▸ Exercise description:
Within the material below, transcribe exactly the lines from the one holding "CN6 pin 1: AGND -> W28" through the one holding "R3: 12k (+9V, AGND) -> 12k (AGND, IC2/PA1)", keeping both ends and skipping the rest.

▸ Source information:

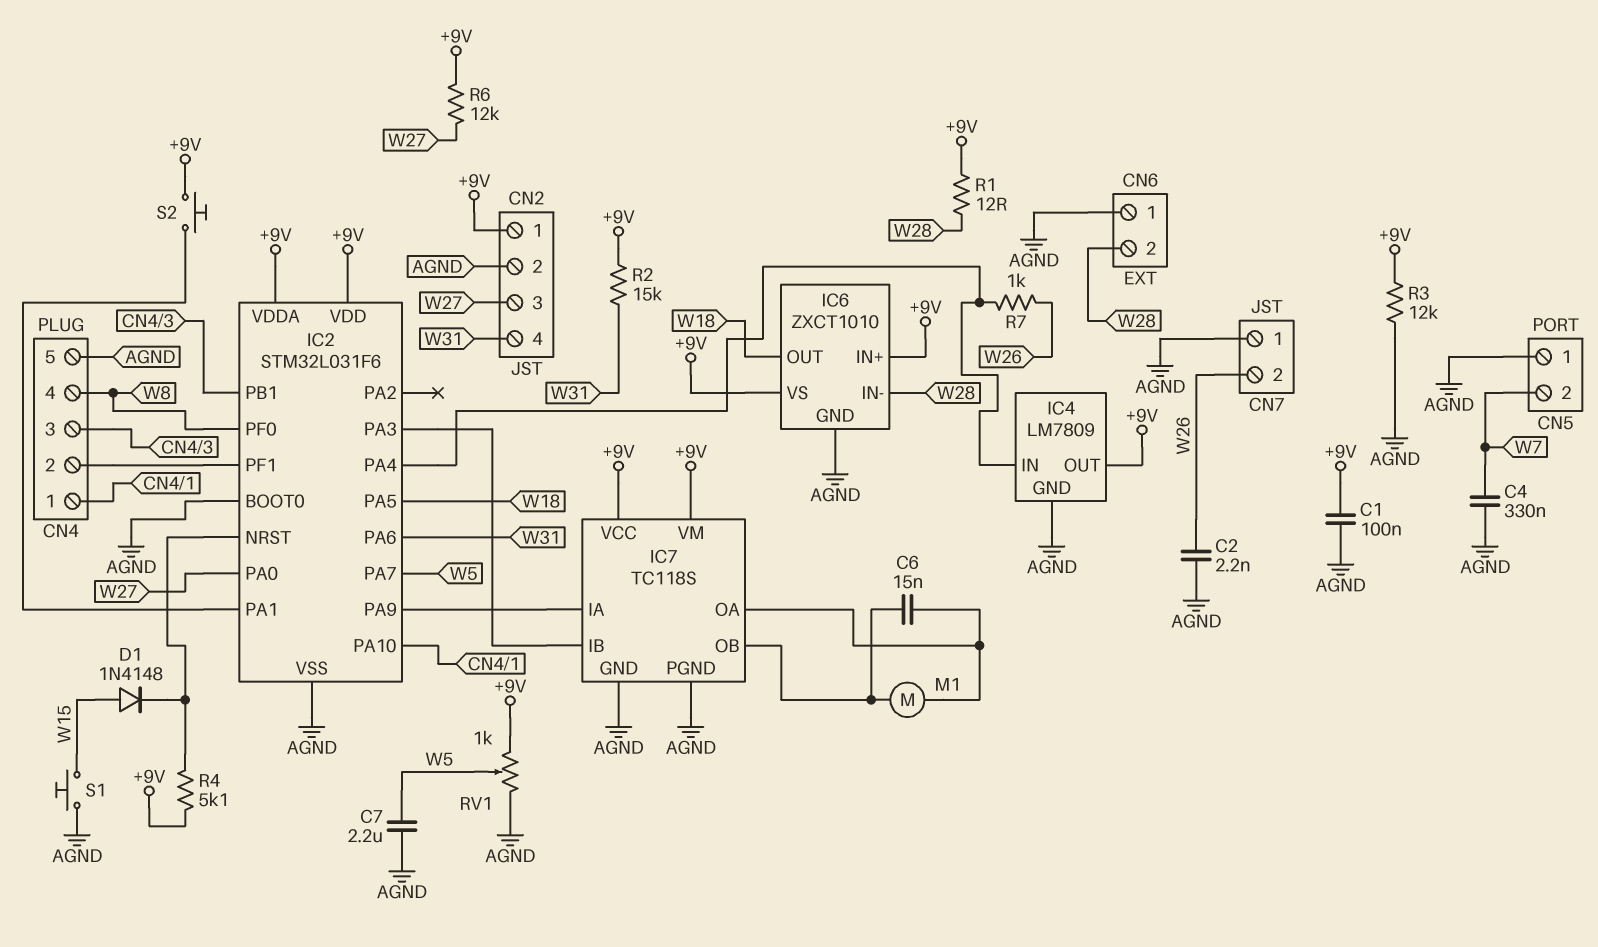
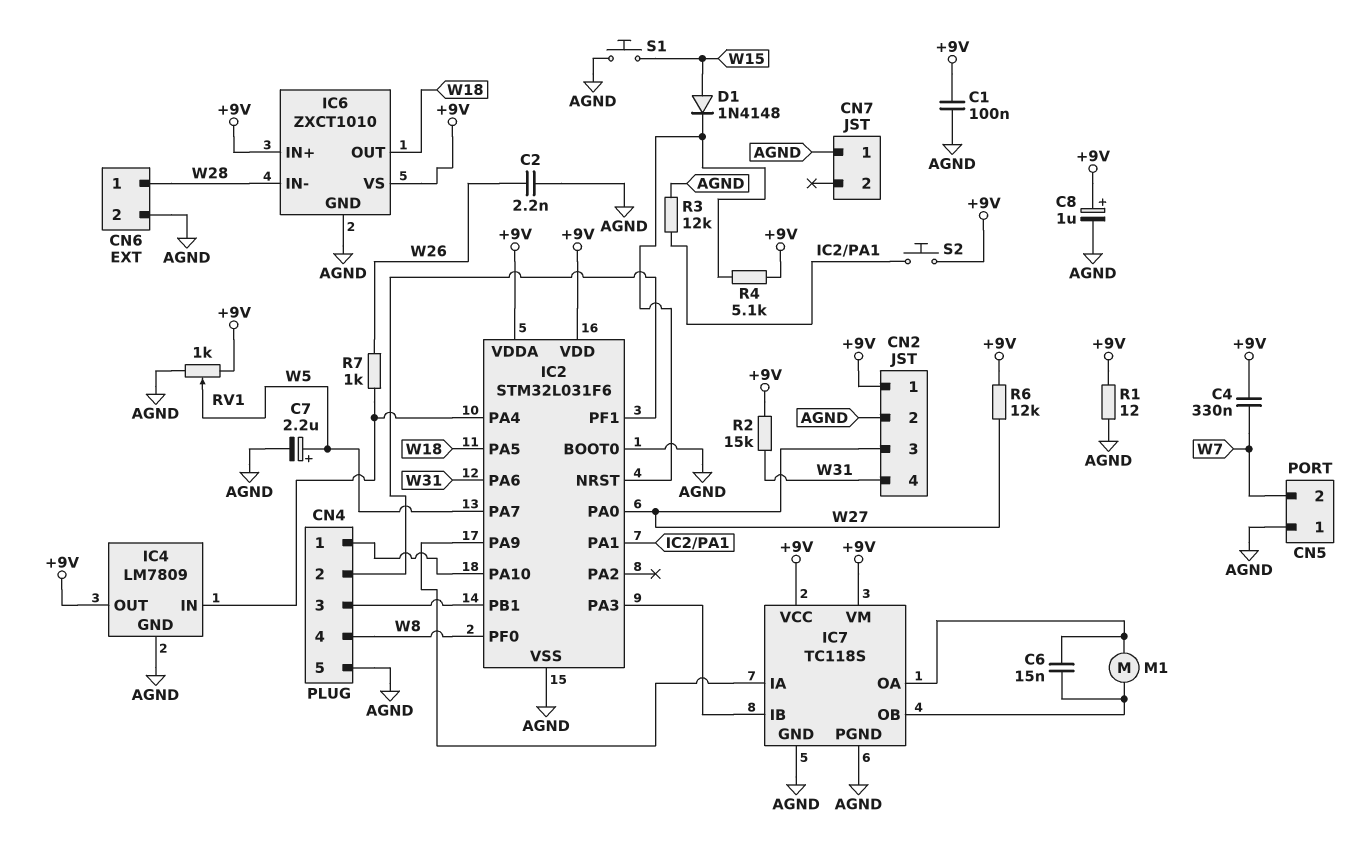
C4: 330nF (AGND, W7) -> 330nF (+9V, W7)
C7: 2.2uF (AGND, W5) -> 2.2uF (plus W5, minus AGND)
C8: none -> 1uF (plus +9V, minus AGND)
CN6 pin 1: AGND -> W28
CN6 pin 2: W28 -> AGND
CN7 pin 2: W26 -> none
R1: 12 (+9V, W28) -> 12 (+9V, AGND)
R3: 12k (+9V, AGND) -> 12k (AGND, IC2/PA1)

* * *

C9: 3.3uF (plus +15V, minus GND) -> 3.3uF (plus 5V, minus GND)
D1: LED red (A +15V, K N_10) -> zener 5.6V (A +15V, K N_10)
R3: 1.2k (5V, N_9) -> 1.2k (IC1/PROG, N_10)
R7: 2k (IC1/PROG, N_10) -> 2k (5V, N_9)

==

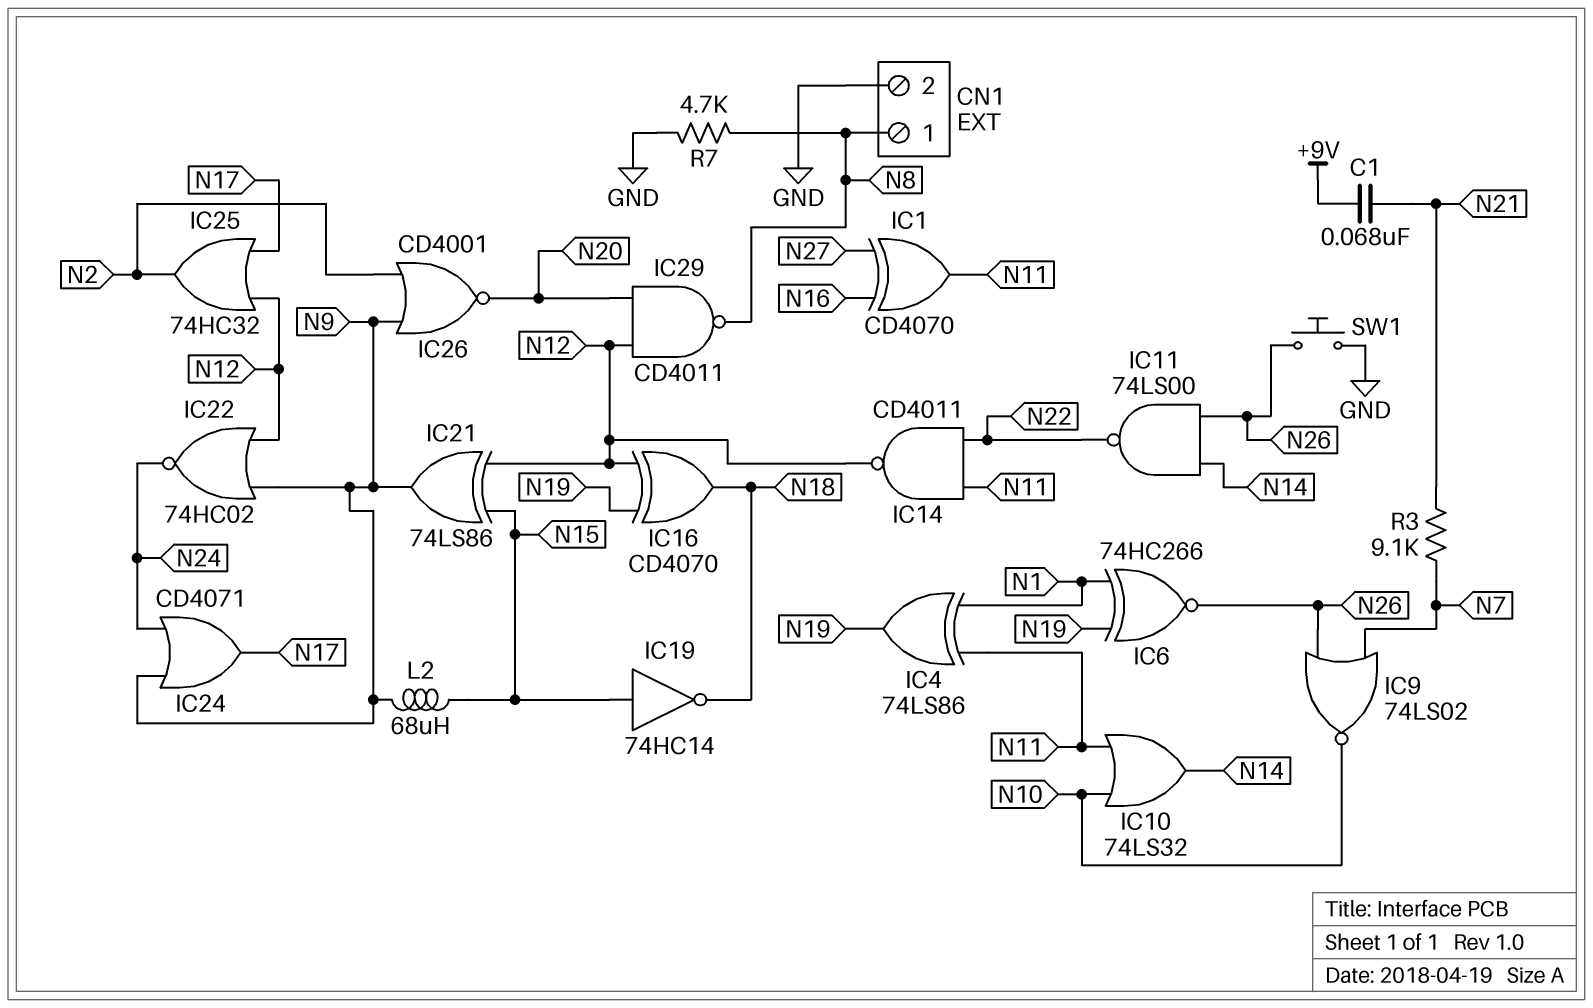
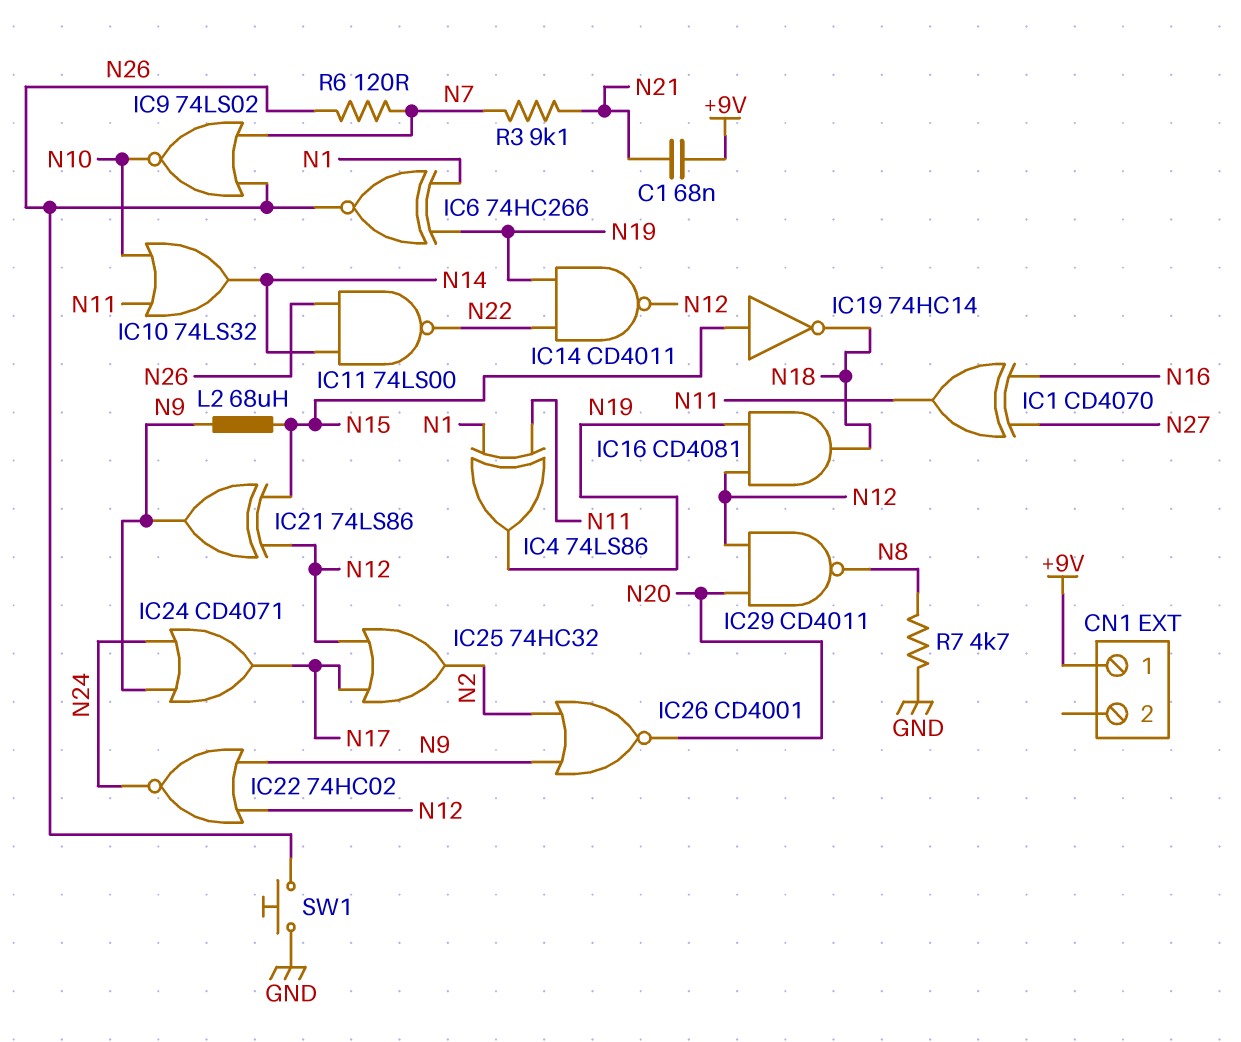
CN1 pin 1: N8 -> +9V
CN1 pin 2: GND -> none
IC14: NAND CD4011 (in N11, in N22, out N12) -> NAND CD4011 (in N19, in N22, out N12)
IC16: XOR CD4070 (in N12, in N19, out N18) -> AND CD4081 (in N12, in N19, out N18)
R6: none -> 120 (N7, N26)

▸ Task response:
CN6 pin 1: AGND -> W28
CN6 pin 2: W28 -> AGND
CN7 pin 2: W26 -> none
R1: 12 (+9V, W28) -> 12 (+9V, AGND)
R3: 12k (+9V, AGND) -> 12k (AGND, IC2/PA1)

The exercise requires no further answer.